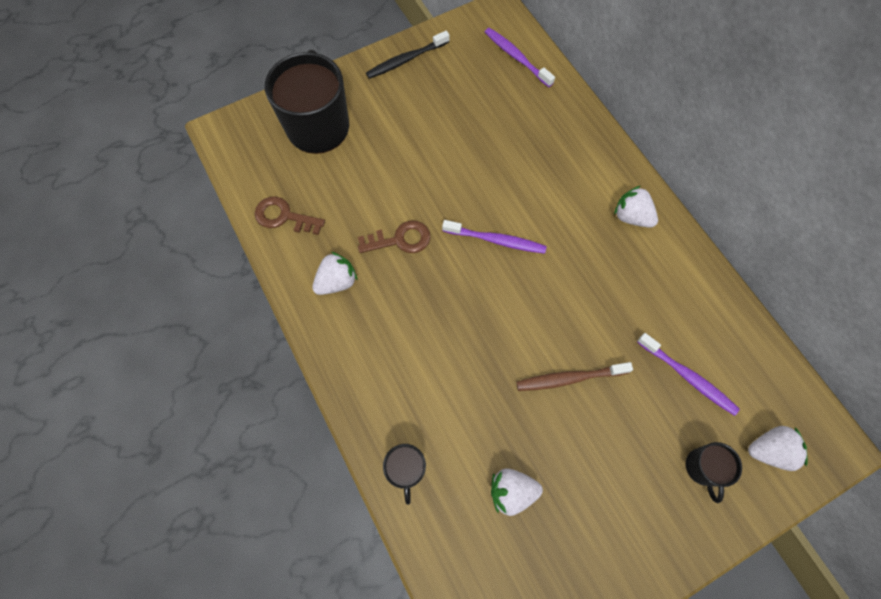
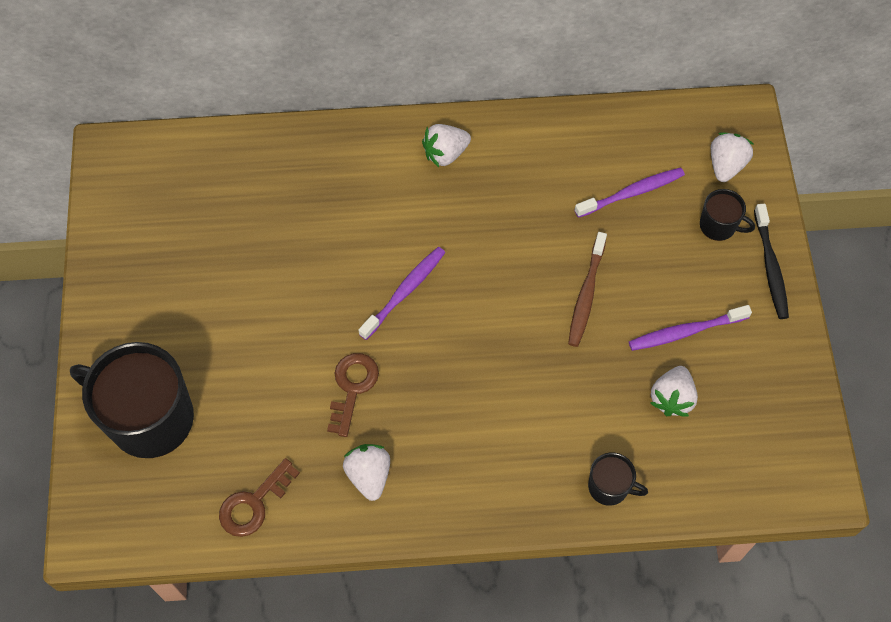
camera: 65 degrees left, 5 degrees down
(406, 60) = (114, 281): black toothbrush -> black toothbrush (770, 267)
(516, 57) = (185, 164): purple toothbrush -> purple toothbrush (685, 332)

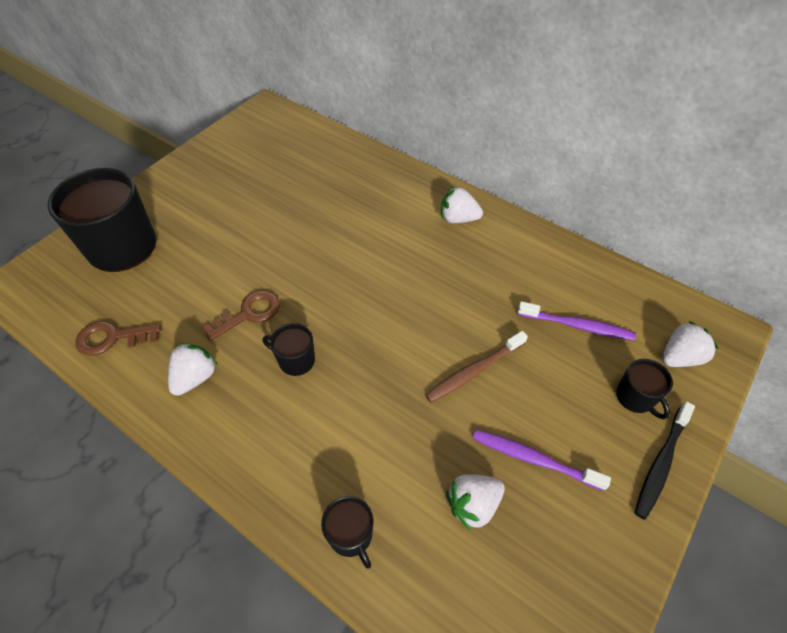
camera: 40 degrees right, 10 degrees down
(404, 292) = (345, 280): purple toothbrush -> none
(436, 395) = (295, 360): none -> black mug

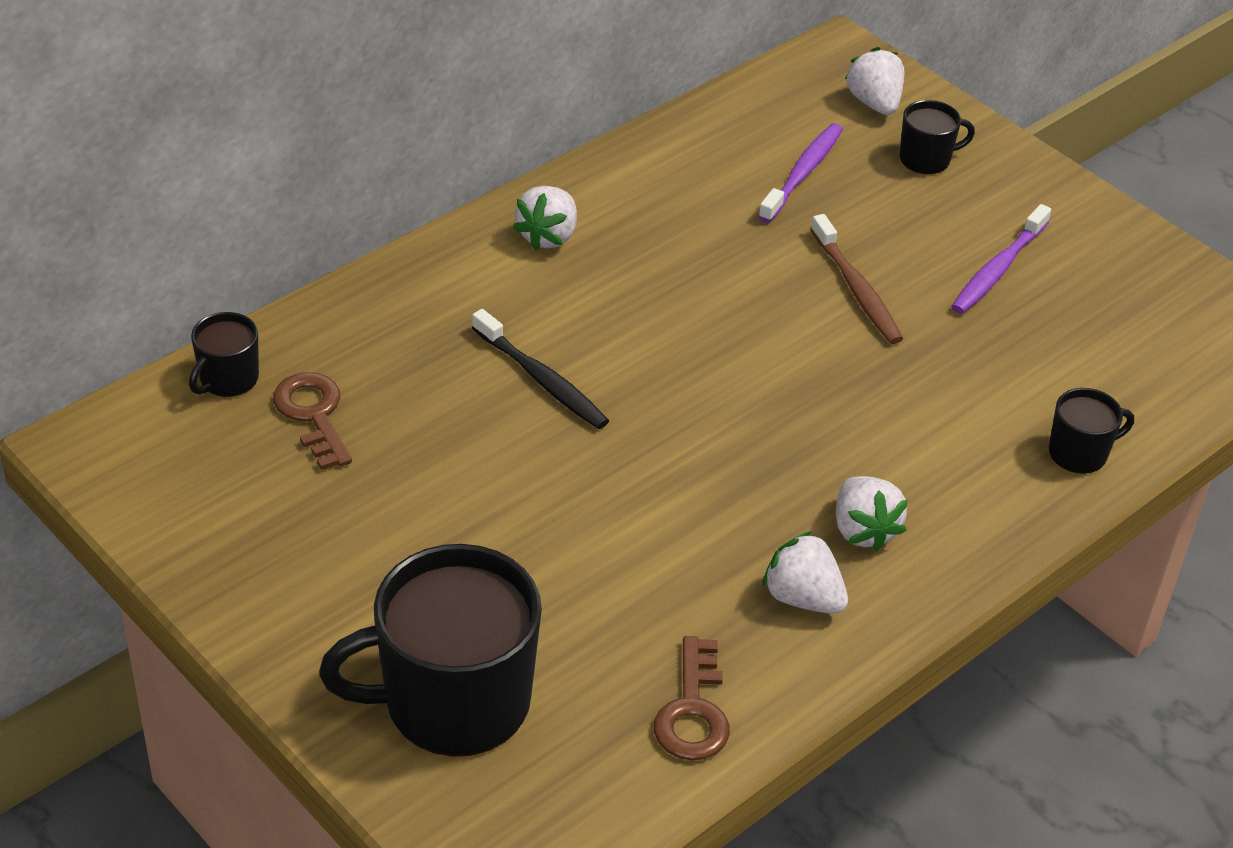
camera: 80 degrees left, 10 degrees down
(249, 313) = (686, 521): brown key -> brown key (313, 415)
(295, 360) = (795, 474): black mug -> black mug (228, 378)
(473, 504) = (1051, 336): white strawberry -> white strawberry (863, 530)
(661, 463) = (1018, 169): black toothbrush -> black toothbrush (542, 380)

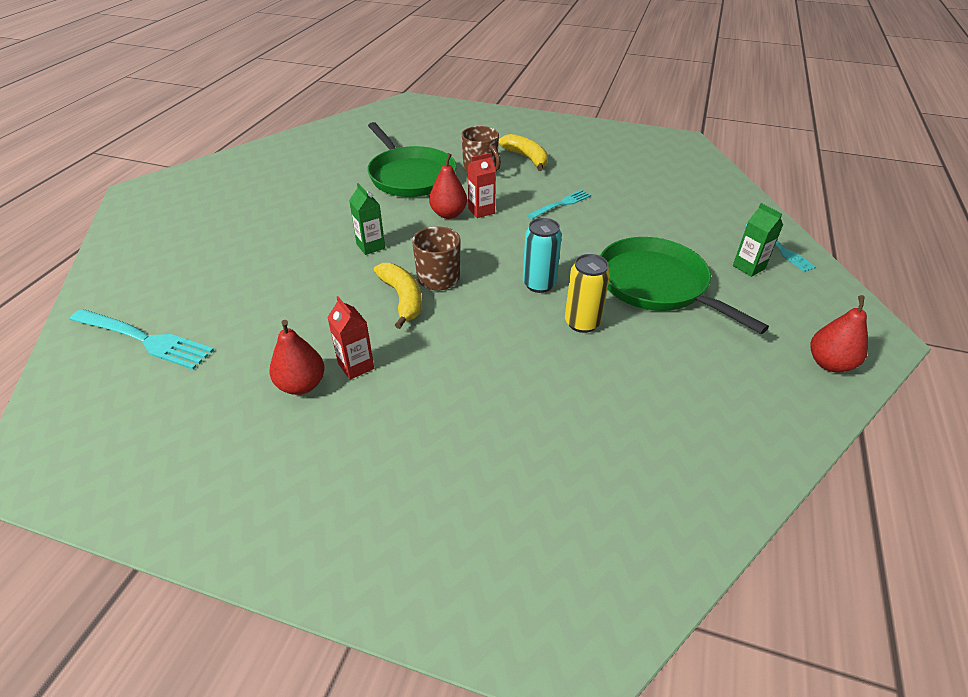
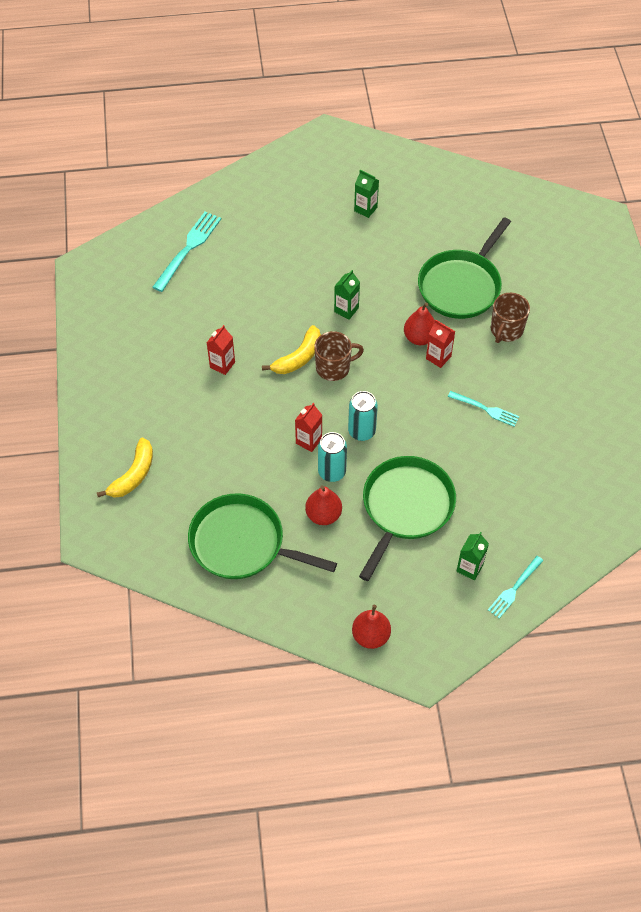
camera: 65 degrees right, 15 degrees up
(144, 339) = (188, 249): turquoise fork -> turquoise fork turned 150 degrees counterclockwise
(260, 197) = (365, 209): none -> green carton
(301, 385) = (193, 346): red pear -> red pear (323, 515)
(526, 158) = (552, 356): yellow banana -> yellow banana (133, 475)
(527, 327) = (308, 441): none -> red carton
(582, 323) = (332, 472): yellow can -> turquoise can
(657, 440) = (242, 543): none -> green pan

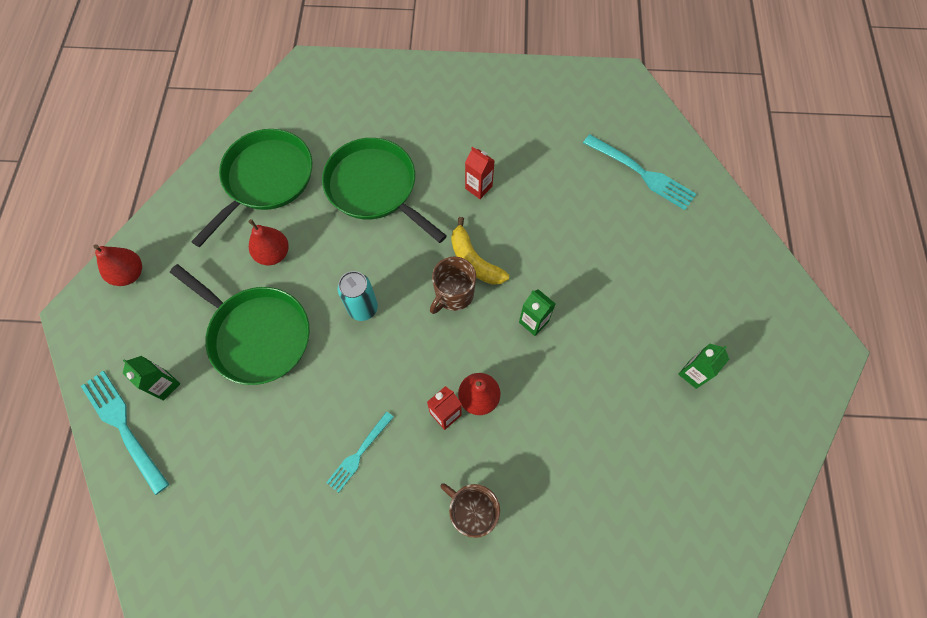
camera: 100 degrees right, 10 degrees up
(133, 475) = (366, 101): yellow banana -> none
(308, 441) = (364, 254): red carton -> none
(332, 472) = (321, 270): turquoise can -> none
(334, 367) = (453, 294): brown mug -> brown mug turned 45 degrees clockwise
(461, 286) = (553, 469): green pan -> green pan (375, 188)
(514, 588) = (124, 427): turquoise fork -> turquoise fork, size x1.62

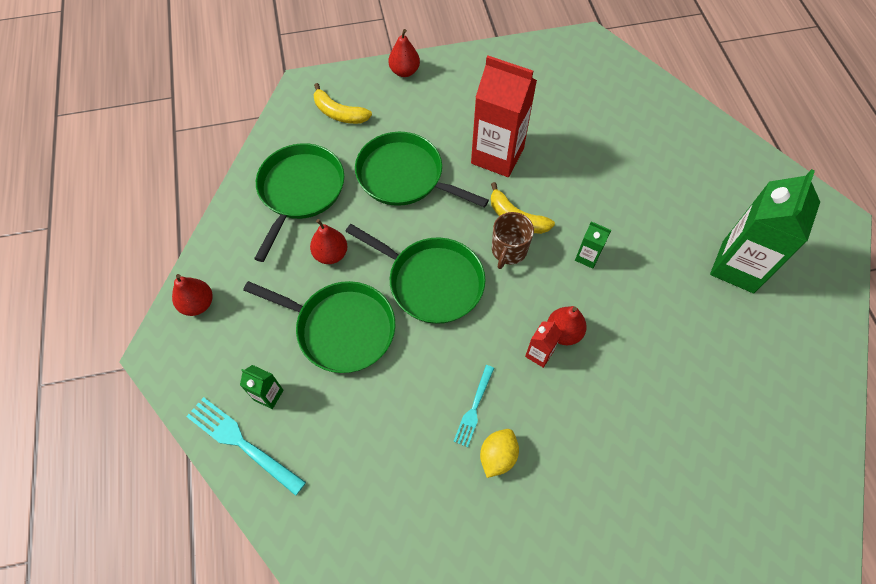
camera: 15 degrees left, 5 degrees down
(332, 104) = (339, 113): none -> yellow banana
(363, 308) = (431, 282): turquoise can -> green pan
(365, 510) = (497, 456): none -> yellow lemon
(414, 73) = (404, 71): none -> red pear
(472, 511) = (593, 430): brown mug -> none
(478, 187) = (497, 155): red carton -> red carton, size x2.25
(641, 173) = (633, 113): turquoise fork -> none
(693, 373) = (738, 266): green carton -> green carton, size x2.25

■ Instruction:
Only the lines from the top of the data through the line with "(461, 286) = (553, 469): green" should be quoted, exactly and with both ends kept; skip the pictures.

■ Reply to the task:
camera: 65 degrees left, 5 degrees down
(406, 60) = (114, 281): black toothbrush -> black toothbrush (770, 267)
(516, 57) = (185, 164): purple toothbrush -> purple toothbrush (685, 332)

camera: 40 degrees right, 10 degrees down
(404, 292) = (345, 280): purple toothbrush -> none
(436, 395) = (295, 360): none -> black mug

camera: 80 degrees left, 10 degrees down
(249, 313) = (686, 521): brown key -> brown key (313, 415)
(295, 360) = (795, 474): black mug -> black mug (228, 378)
(473, 504) = (1051, 336): white strawberry -> white strawberry (863, 530)
(661, 463) = (1018, 169): black toothbrush -> black toothbrush (542, 380)

camera: 65 degrees right, 15 degrees up
(144, 339) = (188, 249): turquoise fork -> turquoise fork turned 150 degrees counterclockwise
(260, 197) = (365, 209): none -> green carton
(301, 385) = (193, 346): red pear -> red pear (323, 515)
(526, 158) = (552, 356): yellow banana -> yellow banana (133, 475)
(527, 327) = (308, 441): none -> red carton
(582, 323) = (332, 472): yellow can -> turquoise can
(657, 440) = (242, 543): none -> green pan

camera: 100 degrees right, 10 degrees up
(133, 475) = (366, 101): yellow banana -> none
(308, 441) = (364, 254): red carton -> none
(332, 472) = (321, 270): turquoise can -> none
(334, 367) = (453, 294): brown mug -> brown mug turned 45 degrees clockwise
(461, 286) = (553, 469): green pan -> green pan (375, 188)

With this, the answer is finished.